■ **WORK REQUEST**:
Give again every line from the one with "SW9: switch (GND, IN1) -> switch (EN2, GND)" through the last line of the data, exactly, and leave out the lines before it.

Structured diff data

________________________

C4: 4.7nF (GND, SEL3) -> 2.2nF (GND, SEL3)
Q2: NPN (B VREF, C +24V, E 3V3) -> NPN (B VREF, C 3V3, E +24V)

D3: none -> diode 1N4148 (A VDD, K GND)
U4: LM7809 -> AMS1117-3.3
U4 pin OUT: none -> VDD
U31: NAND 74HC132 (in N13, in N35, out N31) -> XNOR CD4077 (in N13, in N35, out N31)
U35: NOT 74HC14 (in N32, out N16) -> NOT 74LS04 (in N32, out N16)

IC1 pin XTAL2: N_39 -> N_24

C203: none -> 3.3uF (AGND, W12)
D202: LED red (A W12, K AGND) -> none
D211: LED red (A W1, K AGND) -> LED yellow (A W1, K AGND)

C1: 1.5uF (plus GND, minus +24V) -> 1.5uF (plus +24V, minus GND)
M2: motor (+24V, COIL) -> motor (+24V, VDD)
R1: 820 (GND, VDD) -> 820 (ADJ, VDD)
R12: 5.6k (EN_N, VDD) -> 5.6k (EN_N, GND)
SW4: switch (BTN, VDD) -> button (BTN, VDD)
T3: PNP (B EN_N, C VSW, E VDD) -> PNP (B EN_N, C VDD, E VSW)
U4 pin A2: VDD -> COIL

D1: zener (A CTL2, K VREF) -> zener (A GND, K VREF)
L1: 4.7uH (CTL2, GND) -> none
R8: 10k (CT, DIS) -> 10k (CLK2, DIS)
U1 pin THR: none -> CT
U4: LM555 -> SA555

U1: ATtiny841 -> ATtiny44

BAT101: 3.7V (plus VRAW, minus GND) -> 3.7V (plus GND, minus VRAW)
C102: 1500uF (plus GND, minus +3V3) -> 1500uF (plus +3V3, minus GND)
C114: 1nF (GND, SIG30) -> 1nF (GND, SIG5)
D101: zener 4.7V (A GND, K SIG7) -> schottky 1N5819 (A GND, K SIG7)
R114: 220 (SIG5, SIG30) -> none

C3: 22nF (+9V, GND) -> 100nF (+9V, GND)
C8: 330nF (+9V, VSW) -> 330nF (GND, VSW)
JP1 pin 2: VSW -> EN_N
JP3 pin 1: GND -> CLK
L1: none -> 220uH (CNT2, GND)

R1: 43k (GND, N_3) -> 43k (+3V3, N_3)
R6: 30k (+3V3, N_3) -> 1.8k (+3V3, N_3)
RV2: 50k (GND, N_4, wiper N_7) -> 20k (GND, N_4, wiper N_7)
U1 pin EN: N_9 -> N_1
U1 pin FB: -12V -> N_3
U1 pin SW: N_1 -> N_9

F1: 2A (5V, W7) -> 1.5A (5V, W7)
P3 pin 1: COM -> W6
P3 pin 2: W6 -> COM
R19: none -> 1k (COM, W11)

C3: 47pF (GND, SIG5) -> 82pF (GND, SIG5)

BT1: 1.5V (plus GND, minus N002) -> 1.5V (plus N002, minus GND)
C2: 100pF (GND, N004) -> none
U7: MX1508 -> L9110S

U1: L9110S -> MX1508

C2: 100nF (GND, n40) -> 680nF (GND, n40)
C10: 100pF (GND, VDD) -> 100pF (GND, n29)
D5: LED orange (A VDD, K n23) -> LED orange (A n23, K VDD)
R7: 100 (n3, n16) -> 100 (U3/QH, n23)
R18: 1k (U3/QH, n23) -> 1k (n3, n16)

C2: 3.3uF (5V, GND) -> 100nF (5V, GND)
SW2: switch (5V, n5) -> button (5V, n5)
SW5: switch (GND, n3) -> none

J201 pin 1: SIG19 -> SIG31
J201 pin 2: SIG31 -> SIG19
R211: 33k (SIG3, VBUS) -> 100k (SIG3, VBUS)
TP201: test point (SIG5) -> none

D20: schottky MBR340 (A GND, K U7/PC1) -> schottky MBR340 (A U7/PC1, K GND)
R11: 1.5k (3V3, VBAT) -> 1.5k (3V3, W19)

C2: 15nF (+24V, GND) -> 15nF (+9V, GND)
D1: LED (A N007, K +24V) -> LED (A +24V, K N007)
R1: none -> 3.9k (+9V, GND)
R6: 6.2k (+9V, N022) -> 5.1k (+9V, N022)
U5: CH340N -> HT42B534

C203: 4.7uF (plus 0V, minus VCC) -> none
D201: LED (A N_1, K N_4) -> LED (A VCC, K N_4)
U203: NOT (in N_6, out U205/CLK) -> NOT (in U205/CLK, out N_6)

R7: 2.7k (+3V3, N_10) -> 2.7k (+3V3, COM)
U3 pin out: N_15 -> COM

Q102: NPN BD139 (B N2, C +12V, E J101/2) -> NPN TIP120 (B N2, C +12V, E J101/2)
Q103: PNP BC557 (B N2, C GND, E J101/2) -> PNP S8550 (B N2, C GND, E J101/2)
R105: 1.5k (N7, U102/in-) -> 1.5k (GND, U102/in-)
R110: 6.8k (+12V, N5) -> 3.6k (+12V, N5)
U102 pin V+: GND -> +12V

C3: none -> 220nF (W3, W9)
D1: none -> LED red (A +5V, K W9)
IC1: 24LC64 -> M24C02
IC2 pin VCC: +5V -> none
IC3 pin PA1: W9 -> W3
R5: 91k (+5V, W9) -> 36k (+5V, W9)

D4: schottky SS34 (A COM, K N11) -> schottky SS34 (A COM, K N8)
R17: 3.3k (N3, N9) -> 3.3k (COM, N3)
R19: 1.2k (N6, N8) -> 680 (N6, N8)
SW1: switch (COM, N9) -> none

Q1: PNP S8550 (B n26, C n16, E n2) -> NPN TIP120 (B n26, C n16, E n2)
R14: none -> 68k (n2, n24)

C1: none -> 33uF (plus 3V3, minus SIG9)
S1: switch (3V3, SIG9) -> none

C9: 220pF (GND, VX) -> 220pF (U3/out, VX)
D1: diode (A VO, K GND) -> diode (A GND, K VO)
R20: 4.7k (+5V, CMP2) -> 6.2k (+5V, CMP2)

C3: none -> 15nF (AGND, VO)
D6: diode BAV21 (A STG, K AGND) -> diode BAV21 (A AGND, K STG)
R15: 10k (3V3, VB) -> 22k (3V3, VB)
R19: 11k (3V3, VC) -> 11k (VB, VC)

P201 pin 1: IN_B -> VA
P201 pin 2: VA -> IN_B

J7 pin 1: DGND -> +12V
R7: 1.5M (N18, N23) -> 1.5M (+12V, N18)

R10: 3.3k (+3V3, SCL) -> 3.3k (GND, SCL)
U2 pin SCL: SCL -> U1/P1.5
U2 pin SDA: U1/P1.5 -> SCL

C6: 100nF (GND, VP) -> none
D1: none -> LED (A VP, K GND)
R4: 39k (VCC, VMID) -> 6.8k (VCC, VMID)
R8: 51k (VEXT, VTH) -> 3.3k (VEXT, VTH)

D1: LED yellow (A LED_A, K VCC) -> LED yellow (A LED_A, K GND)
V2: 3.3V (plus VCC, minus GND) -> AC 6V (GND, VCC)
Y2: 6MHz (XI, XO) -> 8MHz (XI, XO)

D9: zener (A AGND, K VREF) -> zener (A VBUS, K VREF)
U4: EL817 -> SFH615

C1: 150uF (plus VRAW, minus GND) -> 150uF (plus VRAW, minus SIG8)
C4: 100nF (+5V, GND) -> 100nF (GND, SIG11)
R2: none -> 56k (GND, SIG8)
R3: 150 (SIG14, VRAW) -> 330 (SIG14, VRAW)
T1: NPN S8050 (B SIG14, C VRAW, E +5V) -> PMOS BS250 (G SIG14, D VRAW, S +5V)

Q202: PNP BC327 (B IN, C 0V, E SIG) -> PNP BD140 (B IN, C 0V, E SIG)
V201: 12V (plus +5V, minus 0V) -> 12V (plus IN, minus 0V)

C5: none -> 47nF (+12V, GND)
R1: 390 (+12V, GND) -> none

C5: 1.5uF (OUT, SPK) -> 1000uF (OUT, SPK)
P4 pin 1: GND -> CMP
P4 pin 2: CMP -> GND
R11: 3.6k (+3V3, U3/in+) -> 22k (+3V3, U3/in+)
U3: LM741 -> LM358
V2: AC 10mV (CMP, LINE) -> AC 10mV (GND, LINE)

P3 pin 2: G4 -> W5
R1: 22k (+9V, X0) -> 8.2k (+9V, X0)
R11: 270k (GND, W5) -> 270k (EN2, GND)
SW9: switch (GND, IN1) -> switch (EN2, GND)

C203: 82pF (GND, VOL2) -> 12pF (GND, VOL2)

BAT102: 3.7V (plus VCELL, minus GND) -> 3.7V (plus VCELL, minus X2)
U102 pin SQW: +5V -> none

________________________

■ **SOLUTION FOR THIS TASK**:
SW9: switch (GND, IN1) -> switch (EN2, GND)

C203: 82pF (GND, VOL2) -> 12pF (GND, VOL2)

BAT102: 3.7V (plus VCELL, minus GND) -> 3.7V (plus VCELL, minus X2)
U102 pin SQW: +5V -> none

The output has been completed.